# DIRECTIONS
The expected output is an exact copy of the lines from the one containing "(311, 122) = (478, 242): none -> brown house" through the final line of the entries below, with no images.

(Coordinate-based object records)

++++++++++

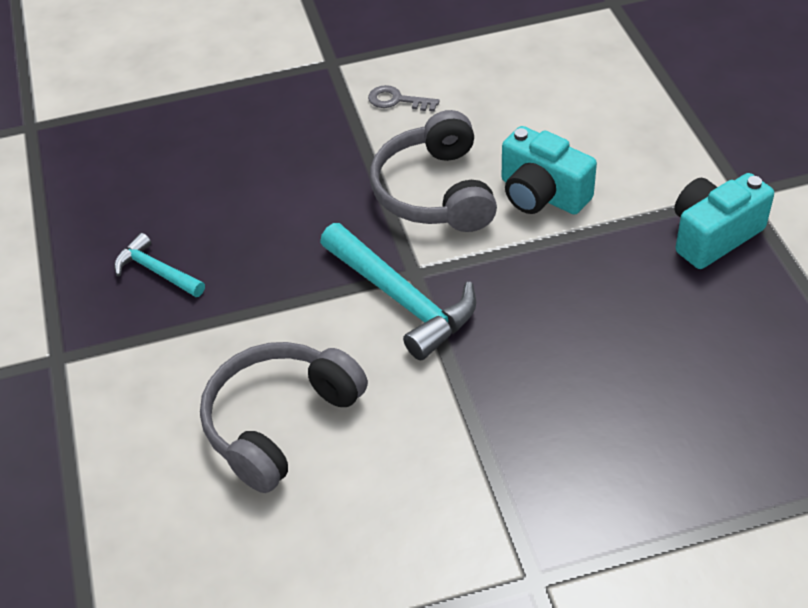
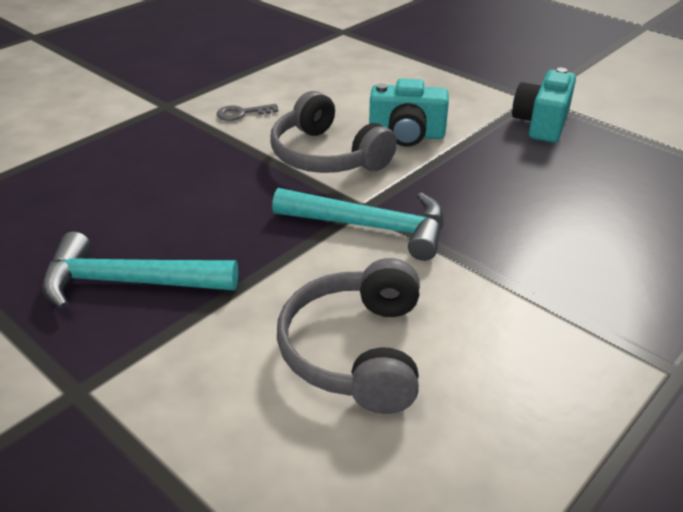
camera: 35 degrees left, 10 degrees down
(157, 271) = (129, 282): turquoise hammer -> turquoise hammer, size x1.77

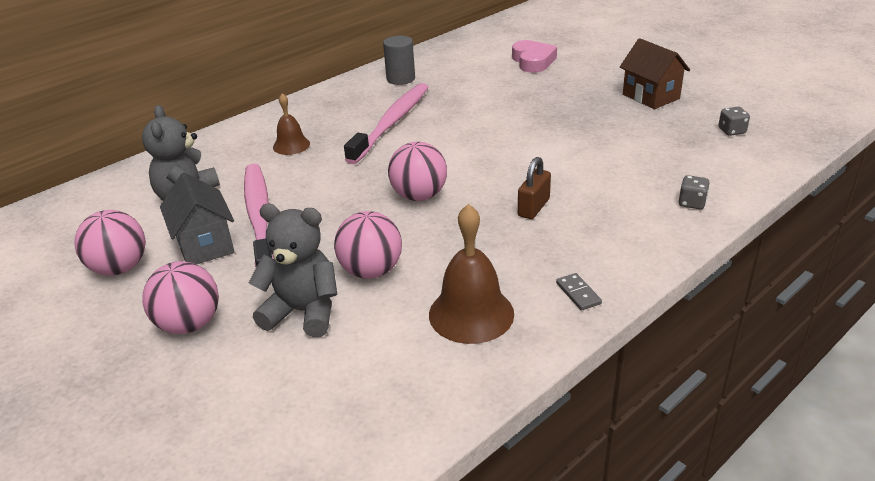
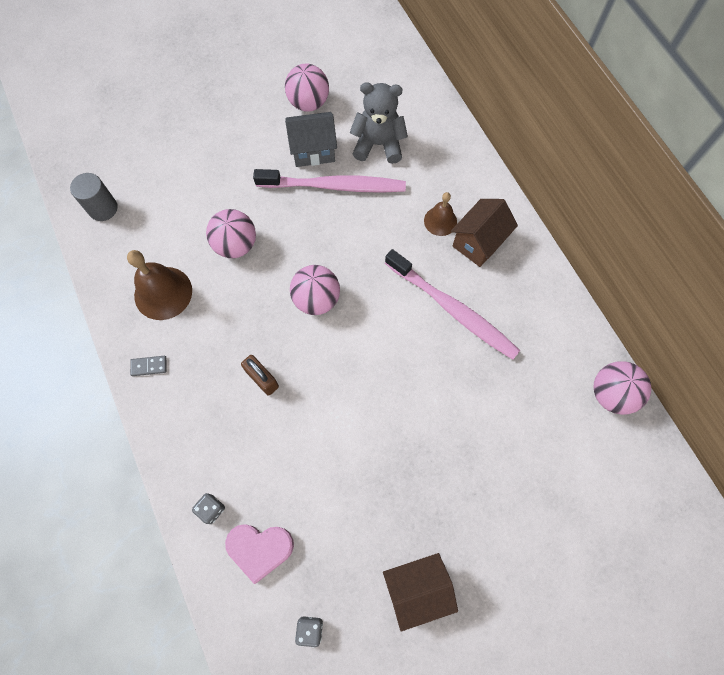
camera: 105 degrees right, 35 degrees up
(189, 324) = (231, 138): pink ball -> pink ball (611, 394)
(303, 312) = (213, 199): grey teddy bear -> none
(311, 122) = (478, 242): none -> brown house
(400, 79) = (552, 342): grey cylinder -> grey cylinder (103, 208)
(533, 61) = (555, 499): pink heart -> pink heart (260, 549)

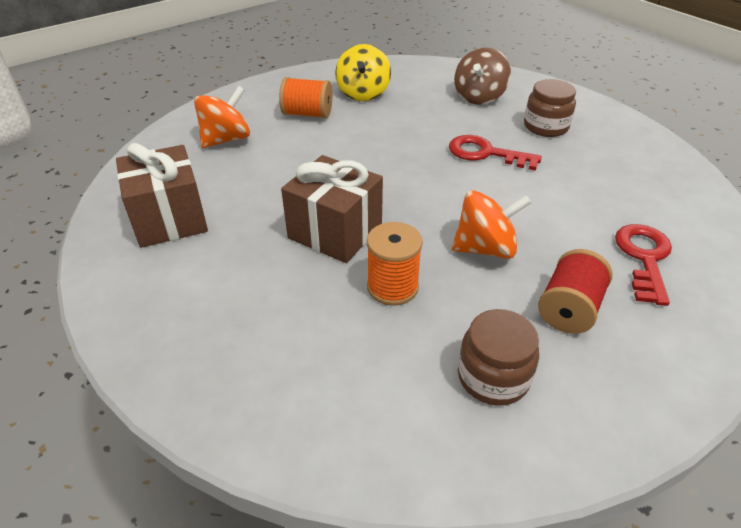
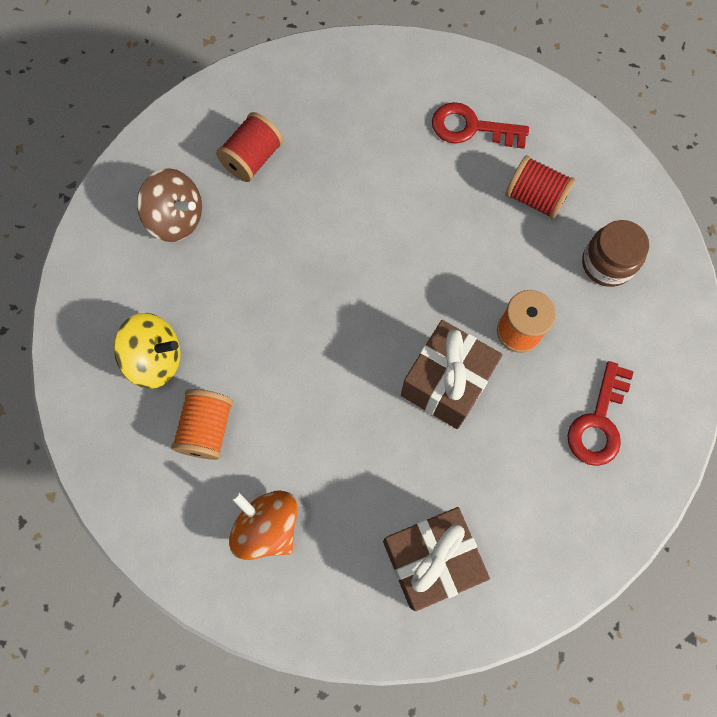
camera: 90 degrees left, 30 degrees up
(485, 153) = (306, 229): red key -> red key (598, 422)
(485, 248) = (464, 250): orange spinning top -> none
(545, 127) = (252, 159): brown jar -> red spool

++++++++++

# RESPONSE AREA
(311, 122) = (478, 242): none -> brown house
(400, 79) = (552, 342): grey cylinder -> grey cylinder (103, 208)
(533, 61) = (555, 499): pink heart -> pink heart (260, 549)

camera: 90 degrees left, 30 degrees up
(485, 153) = (306, 229): red key -> red key (598, 422)
(485, 248) = (464, 250): orange spinning top -> none
(545, 127) = (252, 159): brown jar -> red spool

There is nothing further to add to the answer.